**WHAT YOU ARE ASKED TO DO**
Count every line that includes the string "AGND" in the entries that follow. Nothing besides the number is needed.

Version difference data
* * *

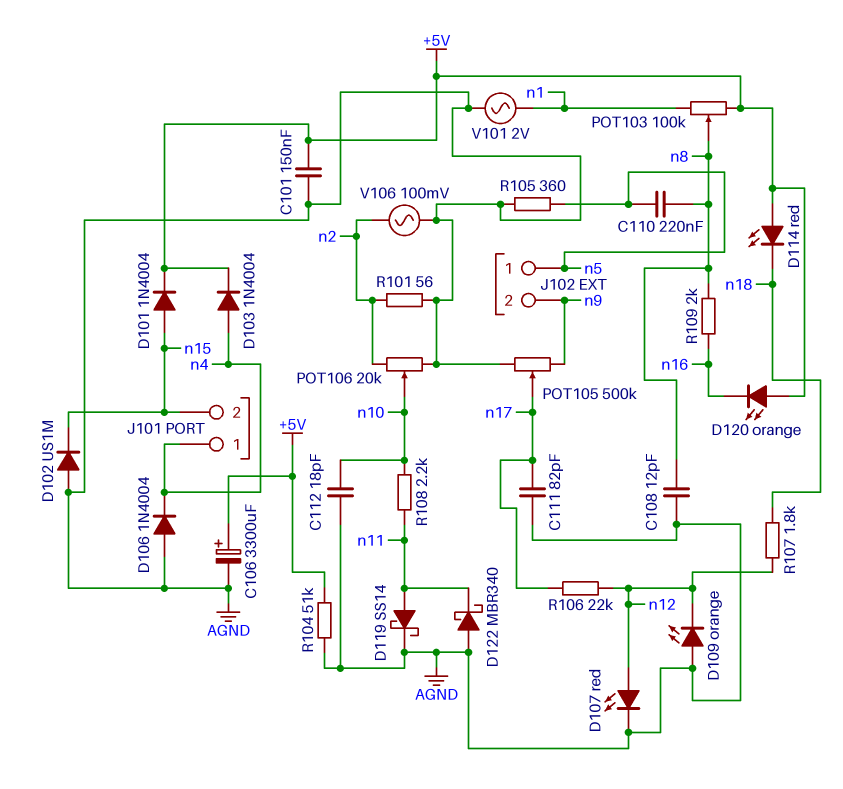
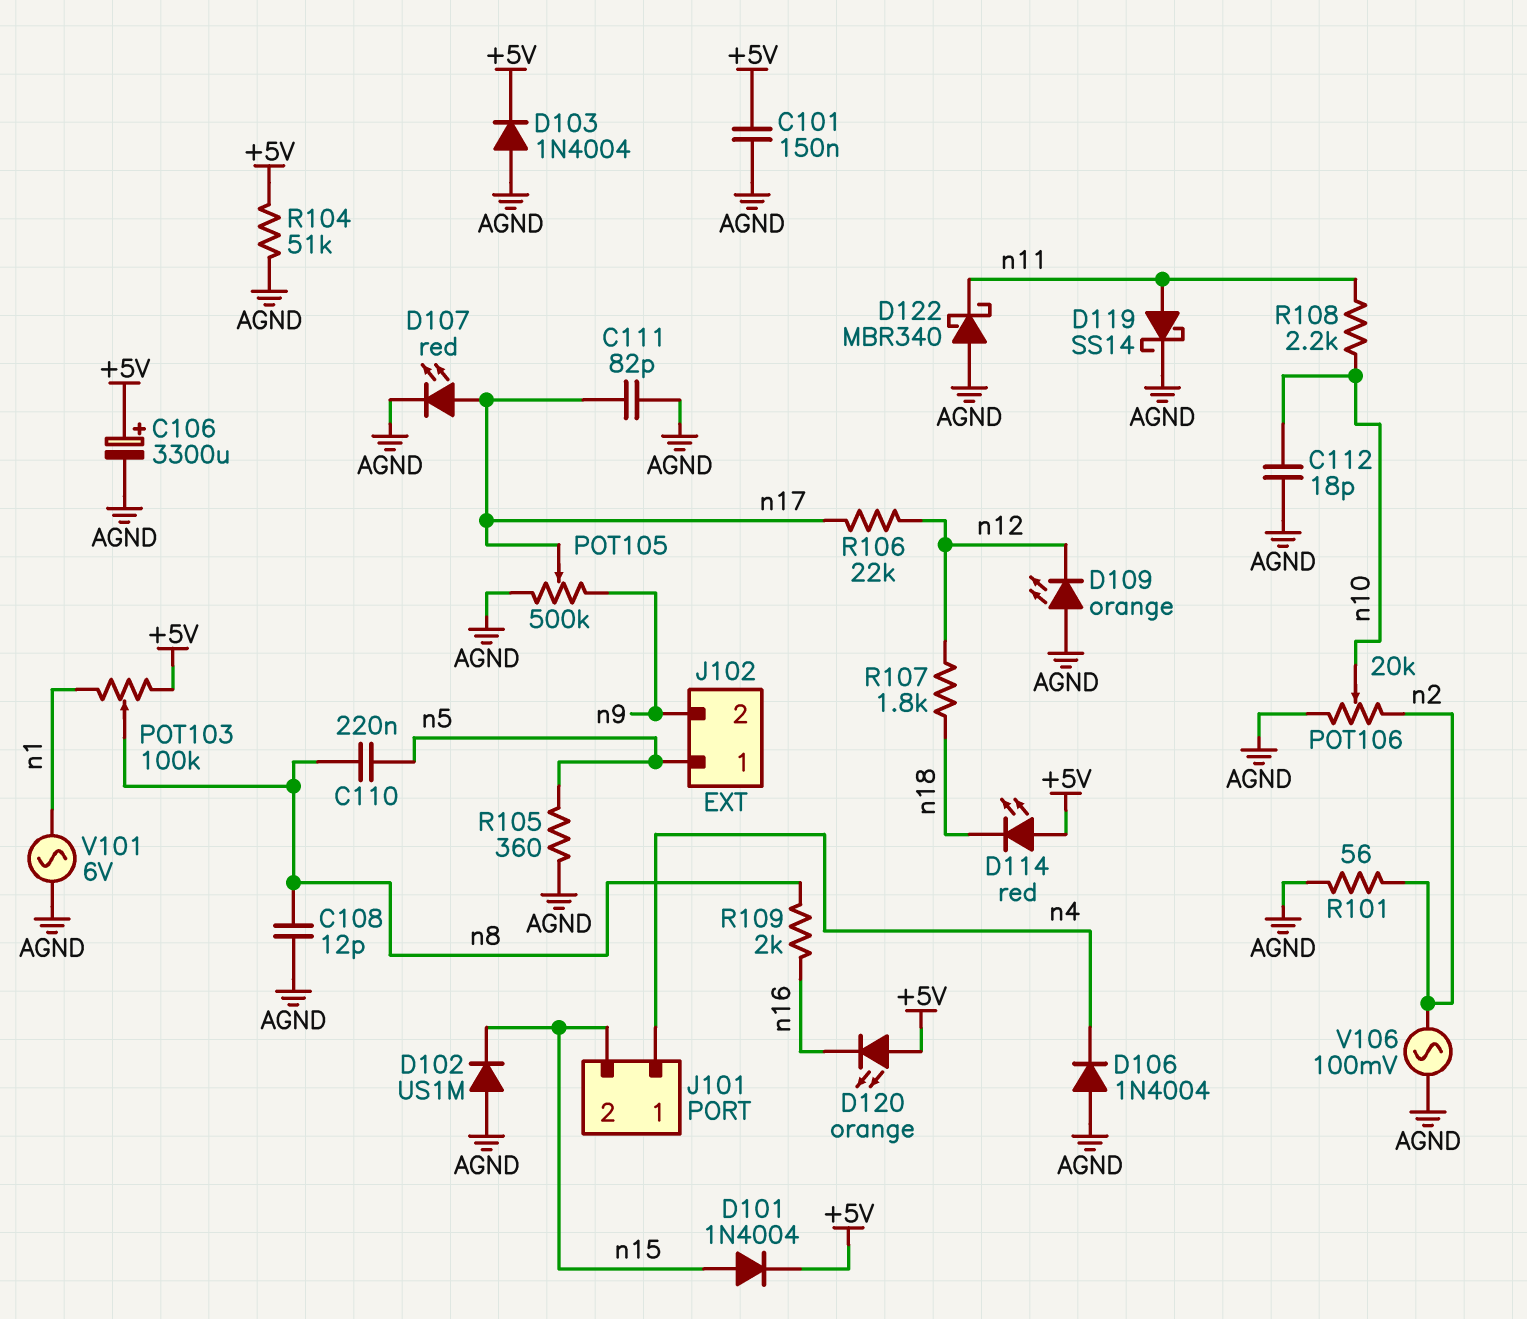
D103: diode 1N4004 (A n4, K +5V) -> diode 1N4004 (A AGND, K +5V)
D107: LED red (A n12, K AGND) -> LED red (A n17, K AGND)
V101: AC 2V (AGND, n1) -> AC 6V (AGND, n1)

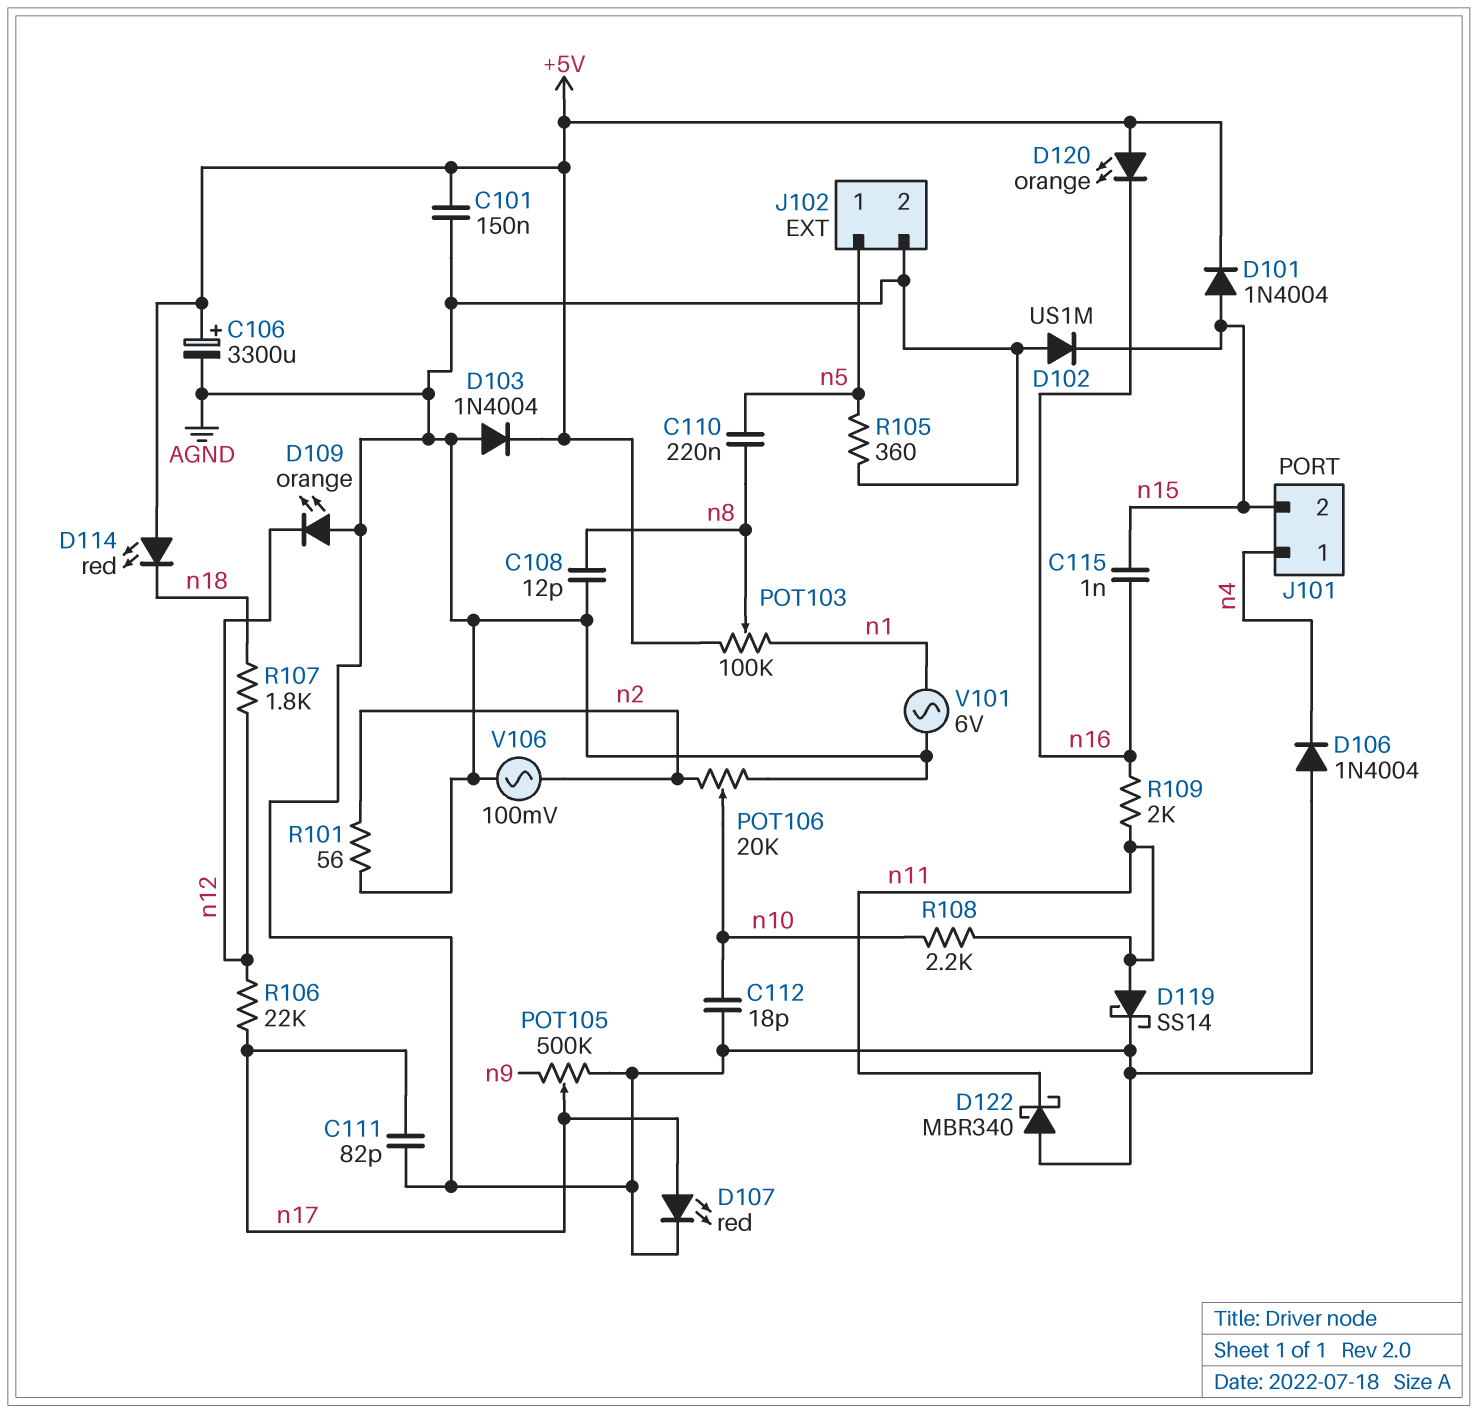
C115: none -> 1nF (n15, n16)
J102 pin 2: n9 -> AGND
R104: 51k (+5V, AGND) -> none
R109: 2k (n8, n16) -> 2k (n11, n16)

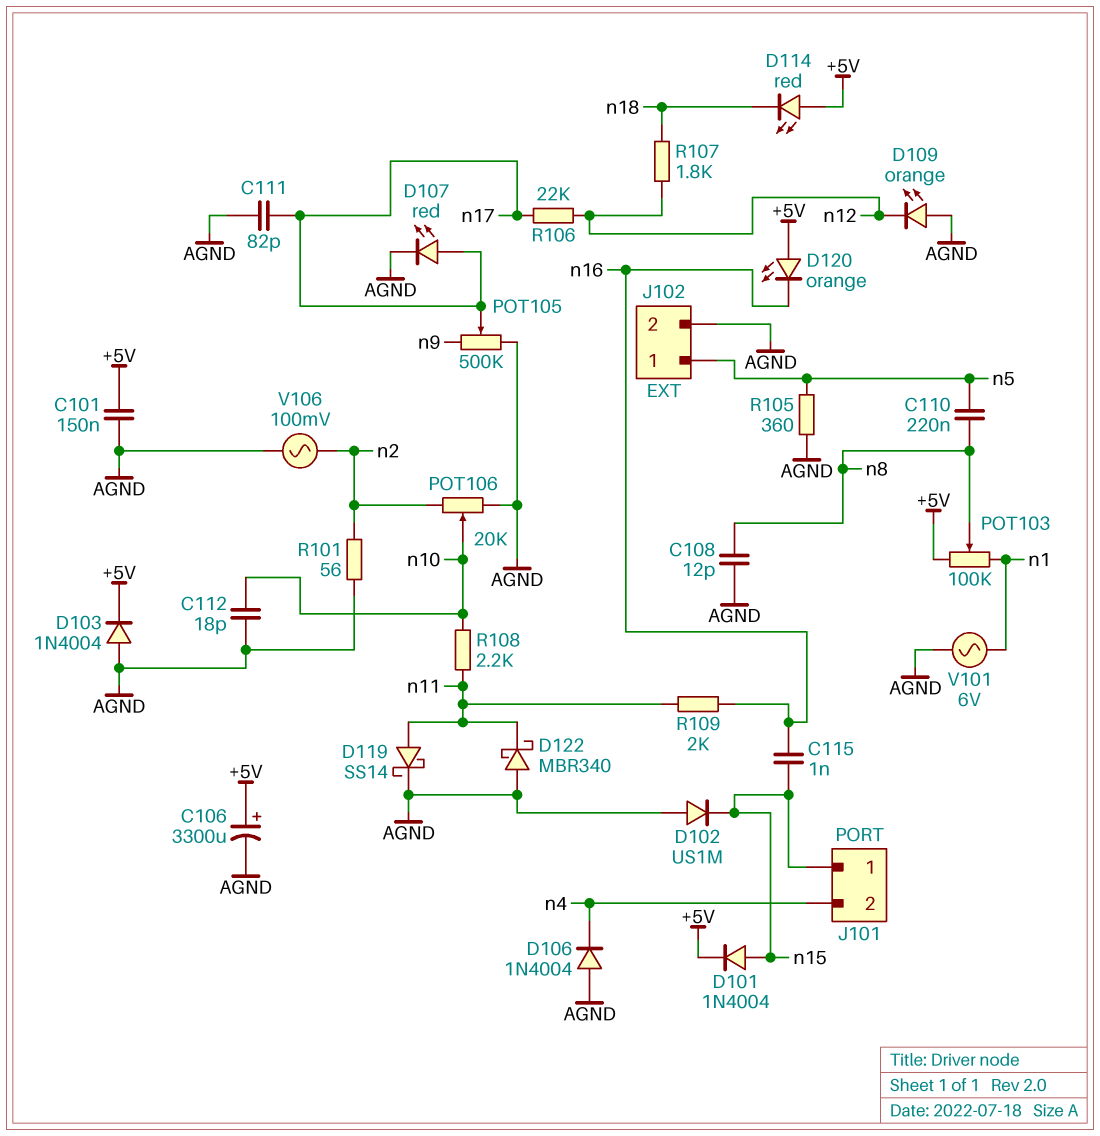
J101 pin 1: n4 -> n15
J101 pin 2: n15 -> n4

* * *

**TASK SOLUTION**
5